PROBLEM DETAILS: For each line of the data below that contains "FILT", return that line.

(Revision comparison data)
=== Begin Enclosure ===
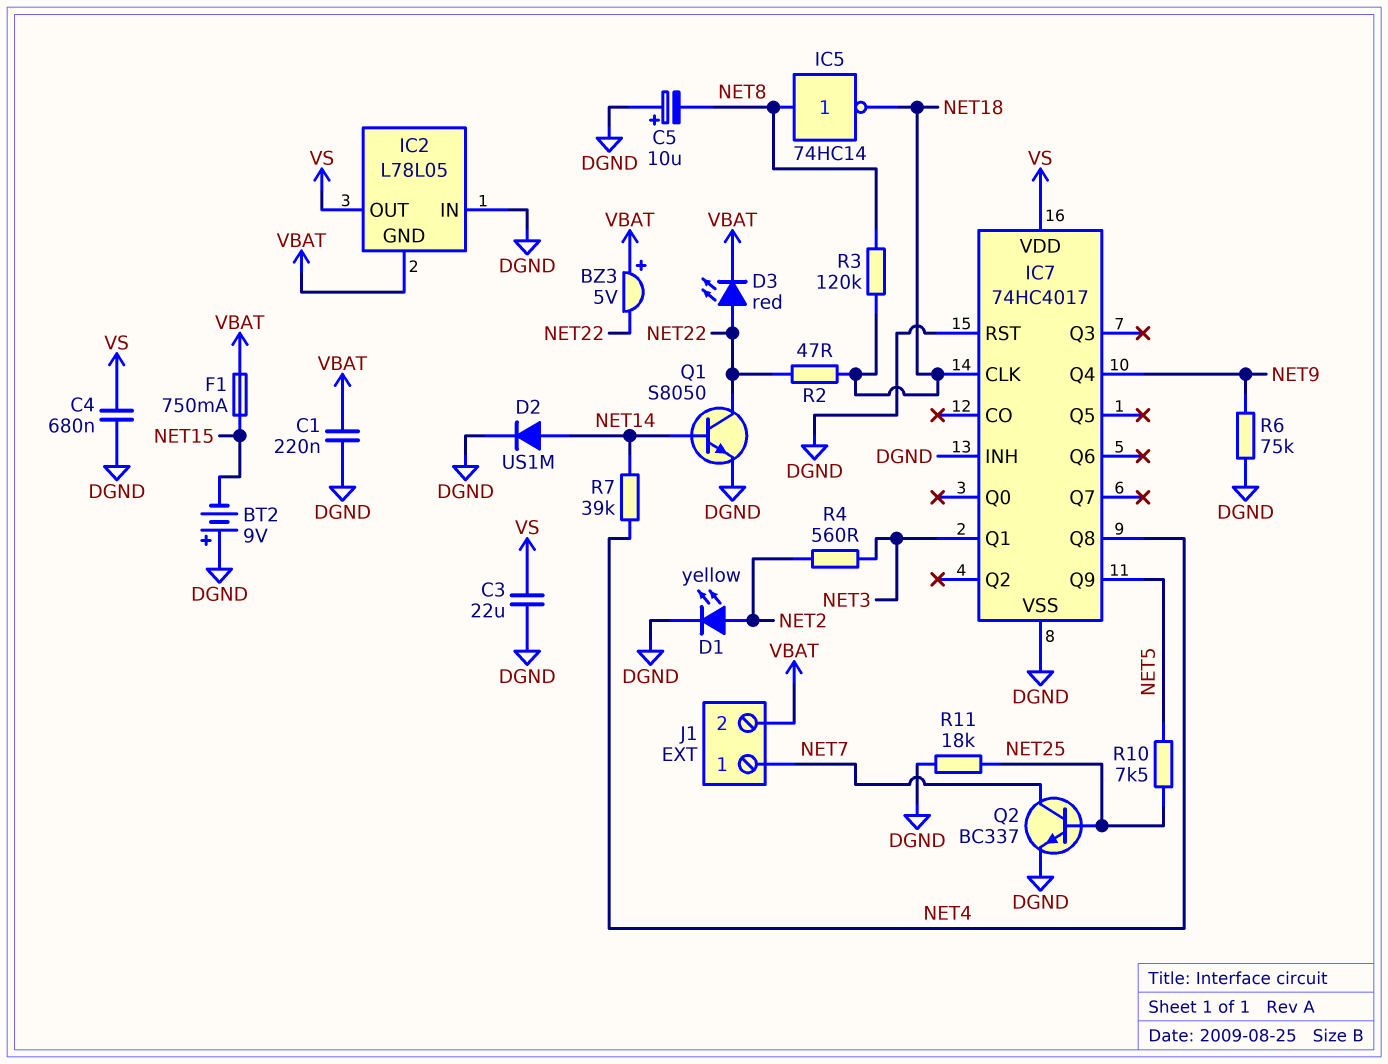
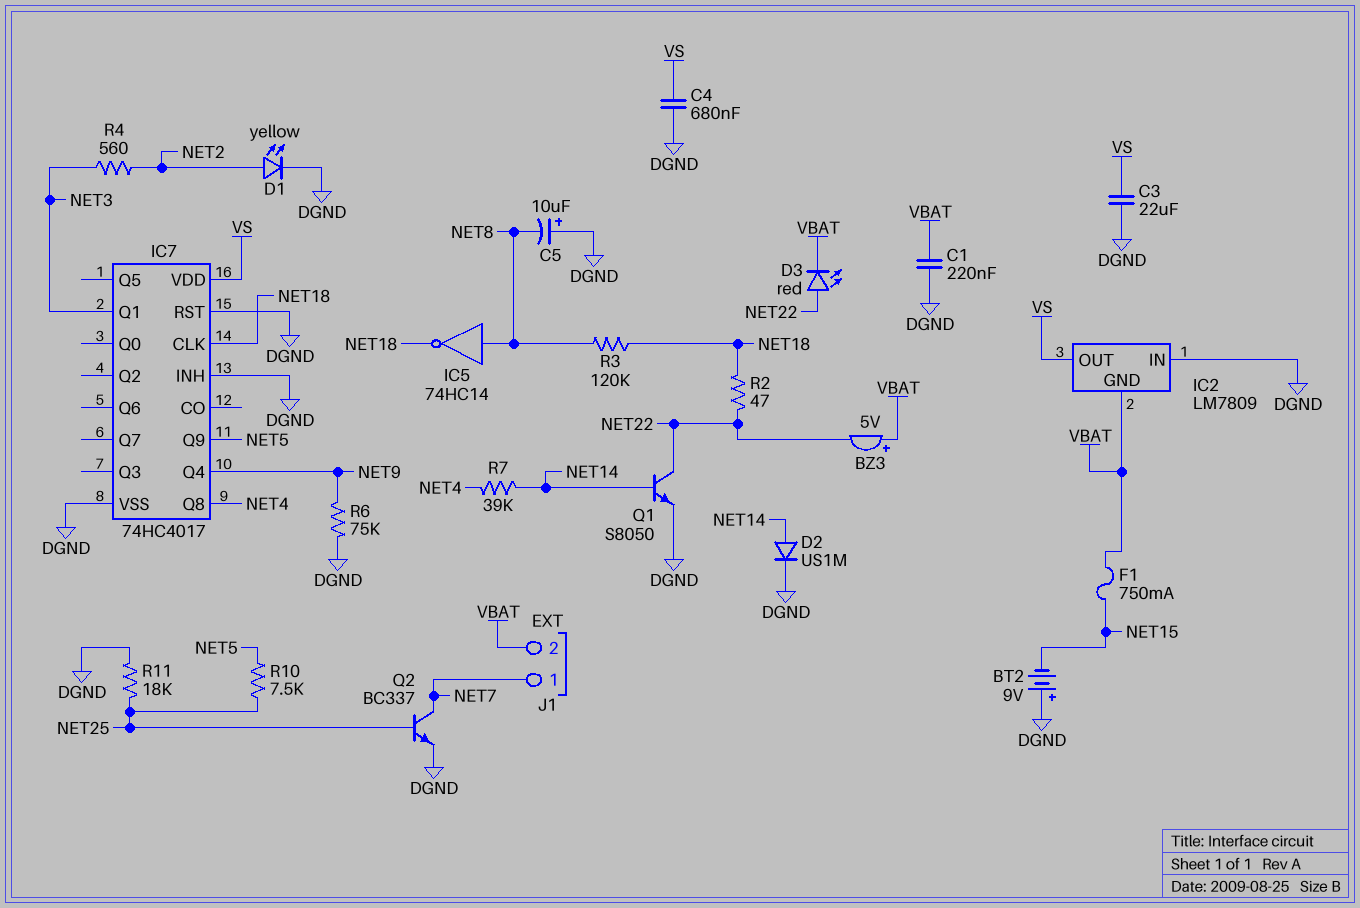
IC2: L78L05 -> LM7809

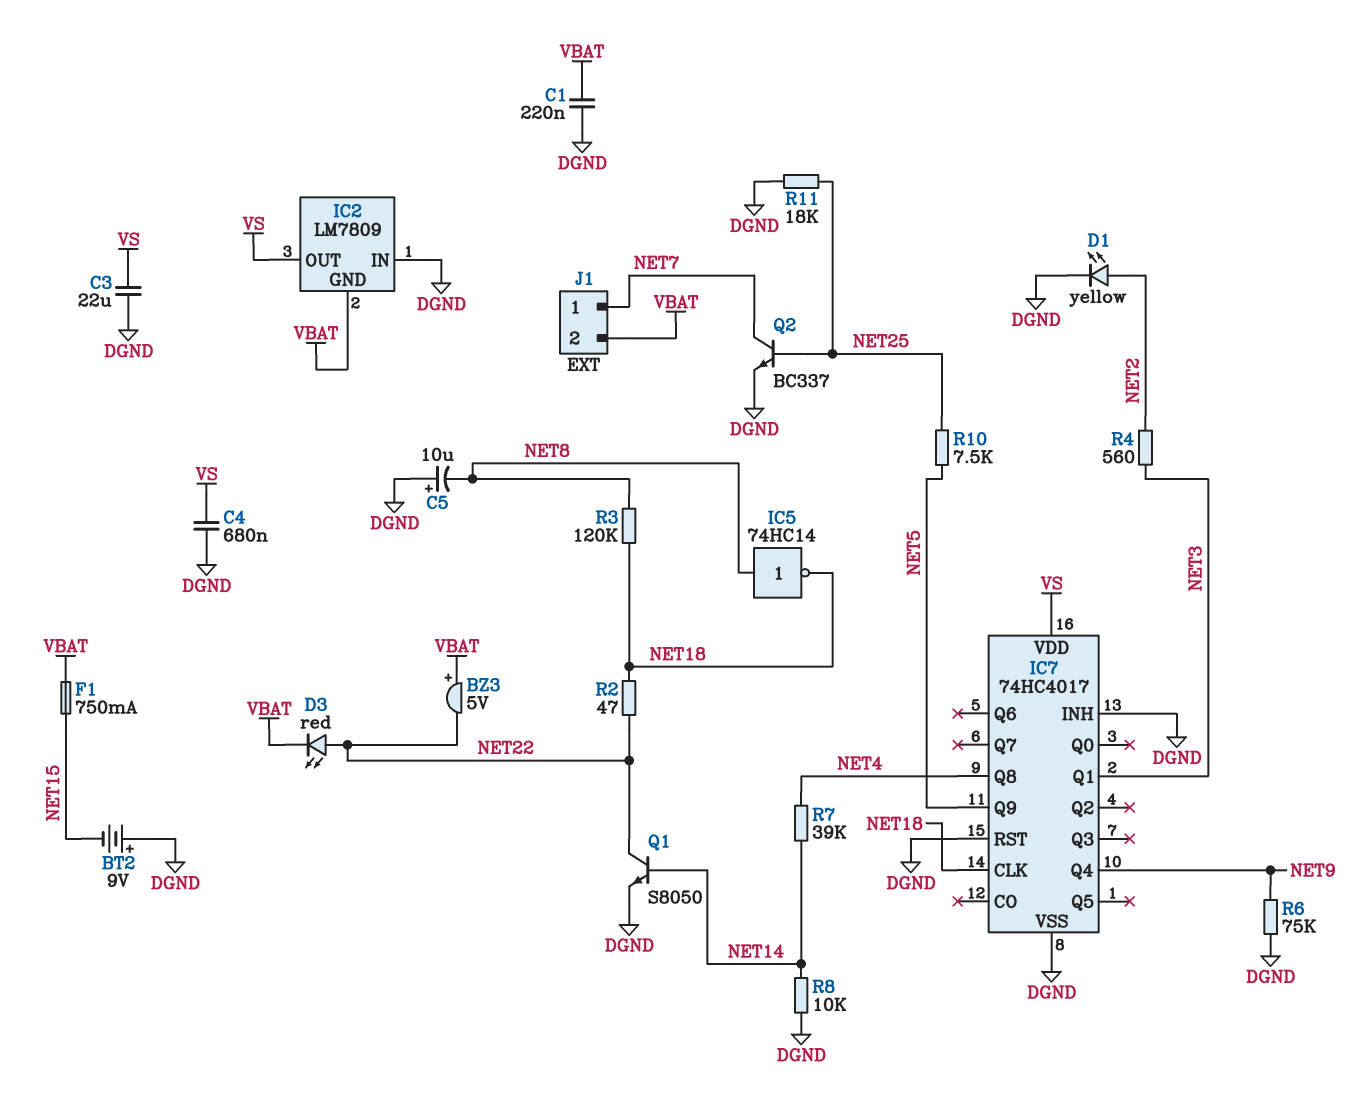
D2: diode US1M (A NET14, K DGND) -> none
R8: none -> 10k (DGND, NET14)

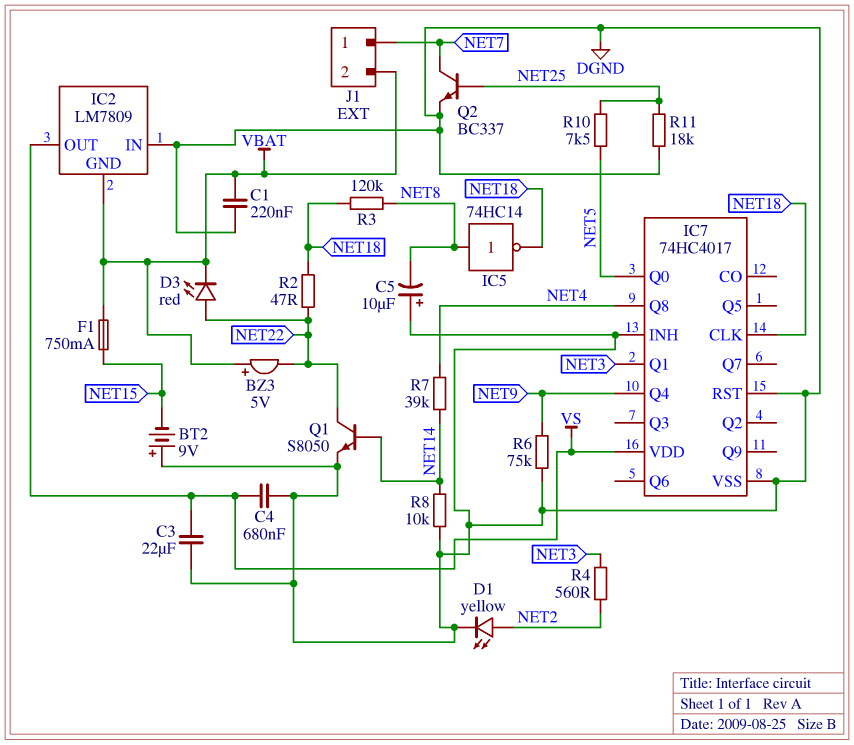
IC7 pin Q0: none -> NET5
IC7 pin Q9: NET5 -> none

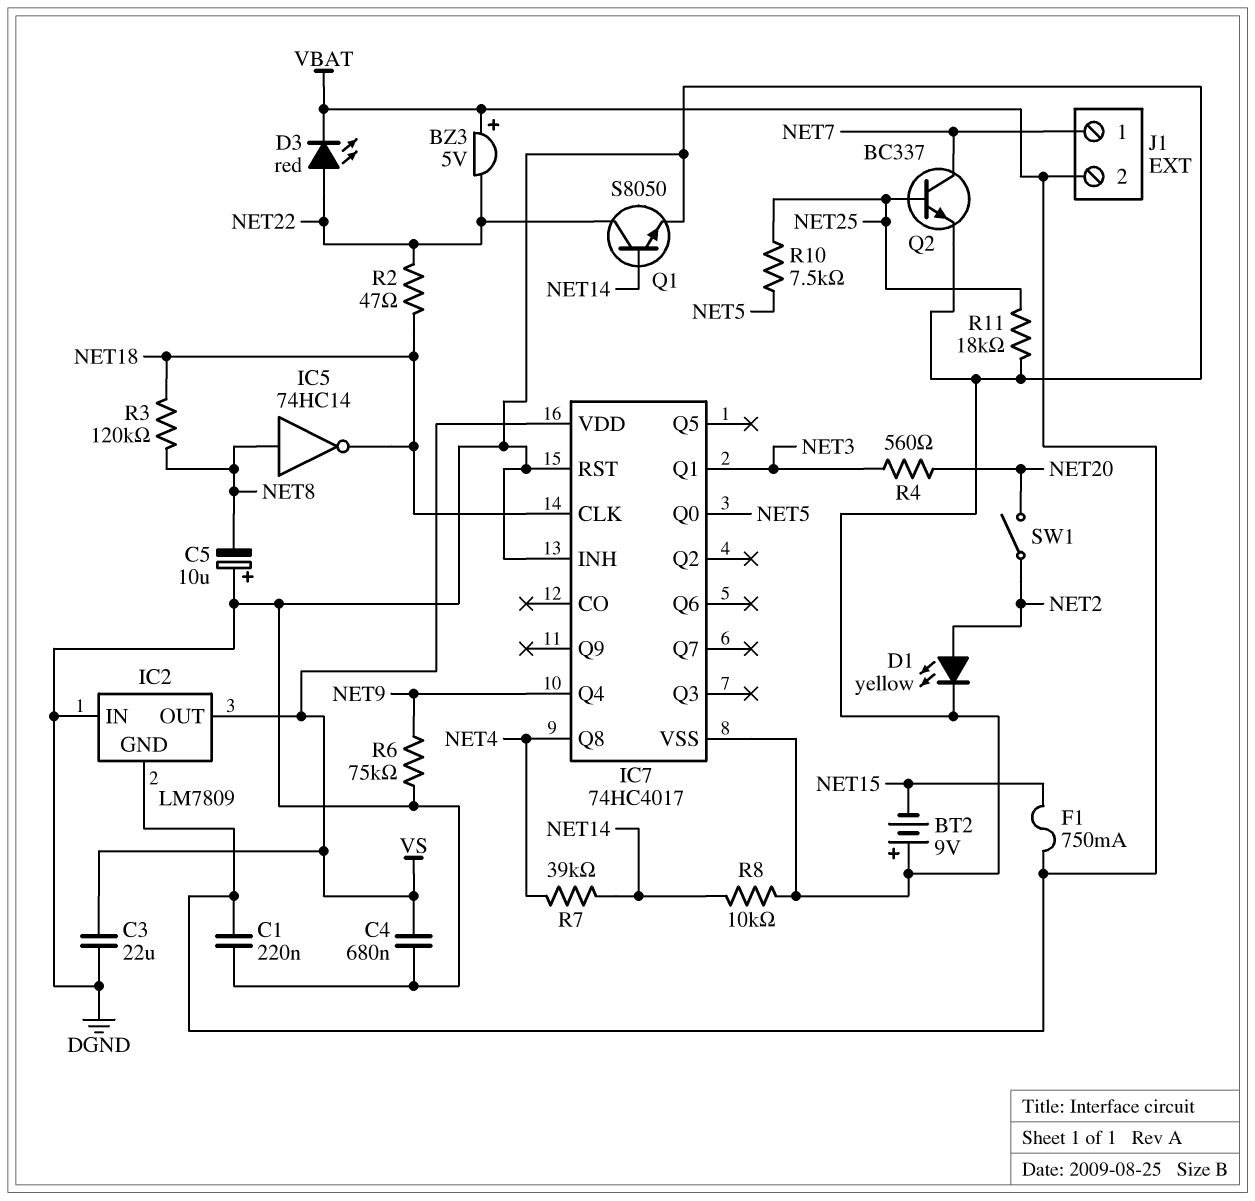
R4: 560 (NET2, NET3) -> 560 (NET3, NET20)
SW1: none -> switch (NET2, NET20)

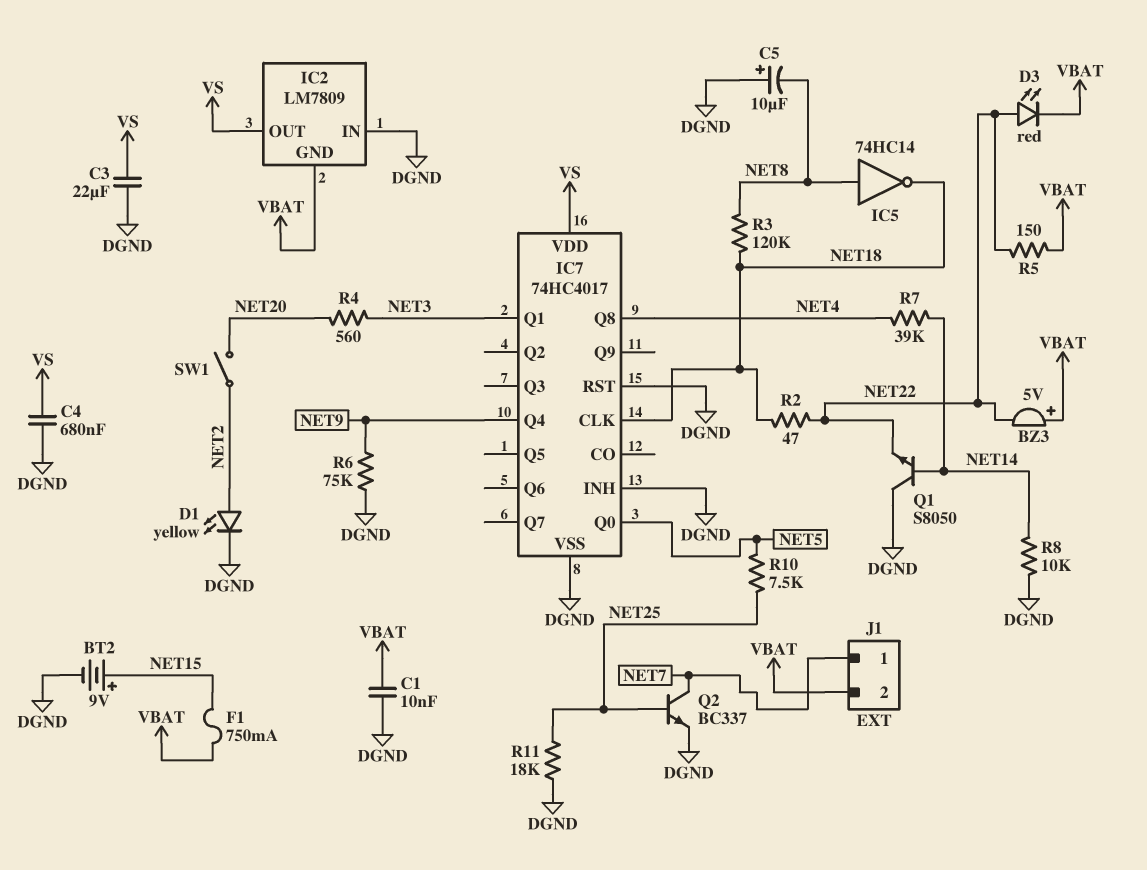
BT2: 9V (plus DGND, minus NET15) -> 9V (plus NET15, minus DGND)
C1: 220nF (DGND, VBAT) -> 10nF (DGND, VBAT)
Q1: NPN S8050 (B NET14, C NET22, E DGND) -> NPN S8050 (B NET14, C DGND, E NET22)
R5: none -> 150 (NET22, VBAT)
=== End Enclosure ===
=== Begin Enclosure ===
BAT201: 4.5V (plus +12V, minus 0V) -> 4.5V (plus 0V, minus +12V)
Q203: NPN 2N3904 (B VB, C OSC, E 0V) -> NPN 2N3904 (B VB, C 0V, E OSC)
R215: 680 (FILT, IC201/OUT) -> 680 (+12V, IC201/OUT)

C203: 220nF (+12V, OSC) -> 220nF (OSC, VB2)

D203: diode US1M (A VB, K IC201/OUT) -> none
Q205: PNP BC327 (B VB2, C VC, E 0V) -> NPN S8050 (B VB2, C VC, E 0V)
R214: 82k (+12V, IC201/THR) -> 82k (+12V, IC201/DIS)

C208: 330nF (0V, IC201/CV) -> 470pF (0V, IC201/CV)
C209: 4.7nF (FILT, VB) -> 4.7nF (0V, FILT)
=== End Enclosure ===
OUTPUT BELOW:
R215: 680 (FILT, IC201/OUT) -> 680 (+12V, IC201/OUT)
C209: 4.7nF (FILT, VB) -> 4.7nF (0V, FILT)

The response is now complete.